**The problem:** Rewrite the data below with "white sheer curtain at center" replaced by "white linen curtain at center" everywhere and all else unchanged. Leave the pictures out of your answer.

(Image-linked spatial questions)

-- -- --

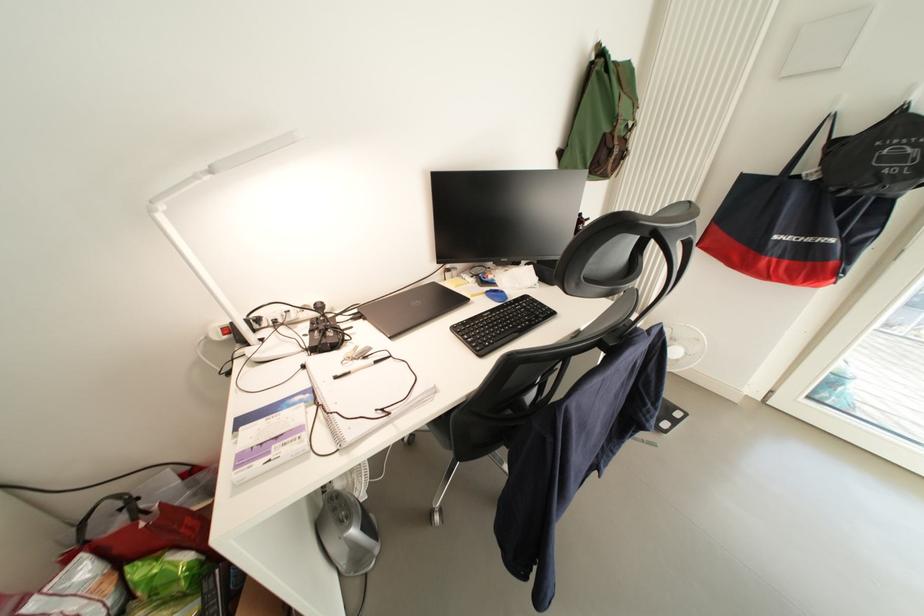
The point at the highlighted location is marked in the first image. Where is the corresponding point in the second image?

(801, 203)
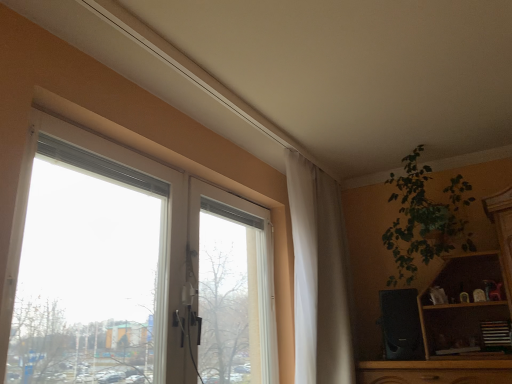
Question: In terms of width, does green leafy plant at upper right look wider or thinner when compared to white sheer curtain at center?

Choices:
 (A) wide
 (B) thin

Answer: (A)

Question: From the image's perspective, relative to white sheer curtain at center, is green leafy plant at upper right above or below?

Choices:
 (A) below
 (B) above

Answer: (B)

Question: Which of these objects is positioned closest to the white sheer curtain at center?

Choices:
 (A) transparent glass window at upper left
 (B) green leafy plant at upper right

Answer: (B)

Question: Estimate the real-world distances between objects in this image. Which object is farther from the transparent glass window at upper left?

Choices:
 (A) green leafy plant at upper right
 (B) white sheer curtain at center

Answer: (A)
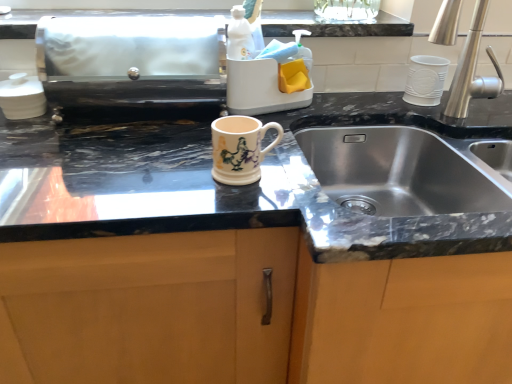
In order to face white glossy sink at upper center, should I rotate leftwards or rightwards?

You should rotate left by 6.989 degrees.

Identify the location of matte ceramic mug at center. (240, 148).

From the picture: Considering the relative sizes of matte ceramic mug at center and silver metallic faucet at right in the image provided, is matte ceramic mug at center wider than silver metallic faucet at right?

In fact, matte ceramic mug at center might be narrower than silver metallic faucet at right.

Would you say matte ceramic mug at center is to the left or to the right of silver metallic faucet at right in the picture?

In the image, matte ceramic mug at center appears on the left side of silver metallic faucet at right.

Is there a large distance between matte ceramic mug at center and silver metallic faucet at right?

No, matte ceramic mug at center is not far from silver metallic faucet at right.

Which object is positioned more to the left, white glossy sink at upper center or silver metallic faucet at right?

white glossy sink at upper center is more to the left.

Considering the positions of point (267, 17) and point (457, 103), is point (267, 17) closer or farther from the camera than point (457, 103)?

Point (267, 17) appears to be farther away from the viewer than point (457, 103).

Which is behind, white glossy sink at upper center or silver metallic faucet at right?

white glossy sink at upper center.

Which of these two, silver metallic faucet at right or white glossy sink at upper center, is wider?

silver metallic faucet at right is wider.

Is silver metallic faucet at right outside of white glossy sink at upper center?

silver metallic faucet at right lies outside white glossy sink at upper center's area.

Considering the sizes of objects silver metallic faucet at right and white glossy sink at upper center in the image provided, who is bigger, silver metallic faucet at right or white glossy sink at upper center?

silver metallic faucet at right is bigger.

Is white glossy sink at upper center wider than matte ceramic mug at center?

Indeed, white glossy sink at upper center has a greater width compared to matte ceramic mug at center.

From a real-world perspective, who is located higher, white glossy sink at upper center or matte ceramic mug at center?

white glossy sink at upper center is physically above.

Which object is positioned more to the left, white glossy sink at upper center or matte ceramic mug at center?

From the viewer's perspective, white glossy sink at upper center appears more on the left side.

Is matte ceramic mug at center completely or partially inside white glossy sink at upper center?

Actually, matte ceramic mug at center is outside white glossy sink at upper center.

Does point (488, 81) come closer to viewer compared to point (247, 131)?

That is False.

Which of these two, silver metallic faucet at right or matte ceramic mug at center, is smaller?

matte ceramic mug at center.

Is silver metallic faucet at right further to the viewer compared to matte ceramic mug at center?

Yes, silver metallic faucet at right is further from the viewer.

Who is taller, silver metallic faucet at right or matte ceramic mug at center?

With more height is silver metallic faucet at right.

From a real-world perspective, is matte ceramic mug at center beneath white glossy sink at upper center?

Correct, in the physical world, matte ceramic mug at center is lower than white glossy sink at upper center.

From the image's perspective, is matte ceramic mug at center located beneath white glossy sink at upper center?

Correct, matte ceramic mug at center appears lower than white glossy sink at upper center in the image.

Is matte ceramic mug at center with white glossy sink at upper center?

matte ceramic mug at center is not next to white glossy sink at upper center, and they're not touching.

The image size is (512, 384). I want to click on mug that appears below the silver metallic faucet at right (from the image's perspective), so click(240, 148).

You are a GUI agent. You are given a task and a screenshot of the screen. Output one action in this format:
    pyautogui.click(x=<x>, y=<y>)
    Task: Click on the countertop above the silver metallic faucet at right (from the image's perspective)
    
    Given the screenshot: What is the action you would take?
    pyautogui.click(x=332, y=25)

From the image, which object appears to be nearer to silver metallic faucet at right, white glossy sink at upper center or matte ceramic mug at center?

white glossy sink at upper center is positioned closer to the anchor silver metallic faucet at right.

Estimate the real-world distances between objects in this image. Which object is further from white glossy sink at upper center, matte ceramic mug at center or silver metallic faucet at right?

matte ceramic mug at center is positioned further to the anchor white glossy sink at upper center.

Considering their positions, is white glossy sink at upper center positioned closer to matte ceramic mug at center than silver metallic faucet at right?

white glossy sink at upper center.

Looking at the image, which one is located closer to silver metallic faucet at right, matte ceramic mug at center or white glossy sink at upper center?

Among the two, white glossy sink at upper center is located nearer to silver metallic faucet at right.

When comparing their distances from matte ceramic mug at center, does silver metallic faucet at right or white glossy sink at upper center seem closer?

white glossy sink at upper center lies closer to matte ceramic mug at center than the other object.

From the image, which object appears to be nearer to white glossy sink at upper center, silver metallic faucet at right or matte ceramic mug at center?

The object closer to white glossy sink at upper center is silver metallic faucet at right.

Where is `mug located between white glossy sink at upper center and silver metallic faucet at right in the left-right direction`? The width and height of the screenshot is (512, 384). mug located between white glossy sink at upper center and silver metallic faucet at right in the left-right direction is located at coordinates (240, 148).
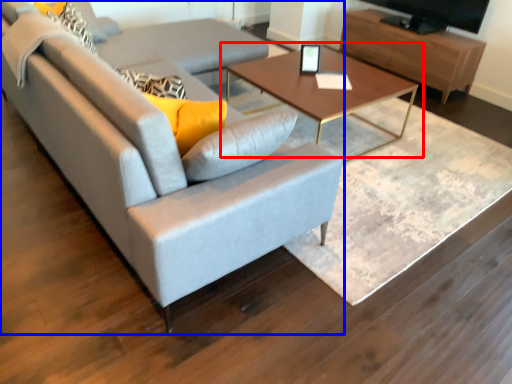
Question: Among these objects, which one is nearest to the camera, coffee table (highlighted by a red box) or studio couch (highlighted by a blue box)?

Choices:
 (A) coffee table
 (B) studio couch

Answer: (B)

-- -- --

**Solution for this exercise:**
The point at the highlighted location is marked in the first image. Where is the corresponding point in the second image?

(801, 203)
Question: In terms of width, does green leafy plant at upper right look wider or thinner when compared to white linen curtain at center?

Choices:
 (A) wide
 (B) thin

Answer: (A)

Question: From the image's perspective, relative to white linen curtain at center, is green leafy plant at upper right above or below?

Choices:
 (A) below
 (B) above

Answer: (B)

Question: Which of these objects is positioned closest to the white linen curtain at center?

Choices:
 (A) transparent glass window at upper left
 (B) green leafy plant at upper right

Answer: (B)

Question: Estimate the real-world distances between objects in this image. Which object is farther from the transparent glass window at upper left?

Choices:
 (A) green leafy plant at upper right
 (B) white linen curtain at center

Answer: (A)
In order to face white glossy sink at upper center, should I rotate leftwards or rightwards?

You should rotate left by 6.989 degrees.

Identify the location of matte ceramic mug at center. (240, 148).

From the picture: Considering the relative sizes of matte ceramic mug at center and silver metallic faucet at right in the image provided, is matte ceramic mug at center wider than silver metallic faucet at right?

In fact, matte ceramic mug at center might be narrower than silver metallic faucet at right.

Would you say matte ceramic mug at center is to the left or to the right of silver metallic faucet at right in the picture?

In the image, matte ceramic mug at center appears on the left side of silver metallic faucet at right.

Is there a large distance between matte ceramic mug at center and silver metallic faucet at right?

No, matte ceramic mug at center is not far from silver metallic faucet at right.

Which object is positioned more to the left, white glossy sink at upper center or silver metallic faucet at right?

white glossy sink at upper center is more to the left.

Considering the positions of point (267, 17) and point (457, 103), is point (267, 17) closer or farther from the camera than point (457, 103)?

Point (267, 17) appears to be farther away from the viewer than point (457, 103).

Which is behind, white glossy sink at upper center or silver metallic faucet at right?

white glossy sink at upper center.

Which of these two, silver metallic faucet at right or white glossy sink at upper center, is wider?

silver metallic faucet at right is wider.

Is silver metallic faucet at right outside of white glossy sink at upper center?

silver metallic faucet at right lies outside white glossy sink at upper center's area.

Considering the sizes of objects silver metallic faucet at right and white glossy sink at upper center in the image provided, who is bigger, silver metallic faucet at right or white glossy sink at upper center?

silver metallic faucet at right is bigger.

Is white glossy sink at upper center wider than matte ceramic mug at center?

Indeed, white glossy sink at upper center has a greater width compared to matte ceramic mug at center.

From a real-world perspective, who is located higher, white glossy sink at upper center or matte ceramic mug at center?

white glossy sink at upper center is physically above.

Which object is positioned more to the left, white glossy sink at upper center or matte ceramic mug at center?

From the viewer's perspective, white glossy sink at upper center appears more on the left side.

Is matte ceramic mug at center completely or partially inside white glossy sink at upper center?

Actually, matte ceramic mug at center is outside white glossy sink at upper center.

Does point (488, 81) come closer to viewer compared to point (247, 131)?

That is False.

Which of these two, silver metallic faucet at right or matte ceramic mug at center, is smaller?

matte ceramic mug at center.

Is silver metallic faucet at right further to the viewer compared to matte ceramic mug at center?

Yes, silver metallic faucet at right is further from the viewer.

Who is taller, silver metallic faucet at right or matte ceramic mug at center?

With more height is silver metallic faucet at right.

From a real-world perspective, is matte ceramic mug at center beneath white glossy sink at upper center?

Correct, in the physical world, matte ceramic mug at center is lower than white glossy sink at upper center.

From the image's perspective, is matte ceramic mug at center located beneath white glossy sink at upper center?

Correct, matte ceramic mug at center appears lower than white glossy sink at upper center in the image.

Is matte ceramic mug at center with white glossy sink at upper center?

matte ceramic mug at center is not next to white glossy sink at upper center, and they're not touching.

The image size is (512, 384). I want to click on mug that appears below the silver metallic faucet at right (from the image's perspective), so click(240, 148).

You are a GUI agent. You are given a task and a screenshot of the screen. Output one action in this format:
    pyautogui.click(x=<x>, y=<y>)
    Task: Click on the countertop above the silver metallic faucet at right (from the image's perspective)
    
    Given the screenshot: What is the action you would take?
    pyautogui.click(x=332, y=25)

From the image, which object appears to be nearer to silver metallic faucet at right, white glossy sink at upper center or matte ceramic mug at center?

white glossy sink at upper center is positioned closer to the anchor silver metallic faucet at right.

Estimate the real-world distances between objects in this image. Which object is further from white glossy sink at upper center, matte ceramic mug at center or silver metallic faucet at right?

matte ceramic mug at center is positioned further to the anchor white glossy sink at upper center.

Considering their positions, is white glossy sink at upper center positioned closer to matte ceramic mug at center than silver metallic faucet at right?

white glossy sink at upper center.

Looking at the image, which one is located closer to silver metallic faucet at right, matte ceramic mug at center or white glossy sink at upper center?

Among the two, white glossy sink at upper center is located nearer to silver metallic faucet at right.

When comparing their distances from matte ceramic mug at center, does silver metallic faucet at right or white glossy sink at upper center seem closer?

white glossy sink at upper center lies closer to matte ceramic mug at center than the other object.

From the image, which object appears to be nearer to white glossy sink at upper center, silver metallic faucet at right or matte ceramic mug at center?

The object closer to white glossy sink at upper center is silver metallic faucet at right.

Where is `mug located between white glossy sink at upper center and silver metallic faucet at right in the left-right direction`? The width and height of the screenshot is (512, 384). mug located between white glossy sink at upper center and silver metallic faucet at right in the left-right direction is located at coordinates (240, 148).
Question: Among these objects, which one is nearest to the camera, coffee table (highlighted by a red box) or studio couch (highlighted by a blue box)?

Choices:
 (A) coffee table
 (B) studio couch

Answer: (B)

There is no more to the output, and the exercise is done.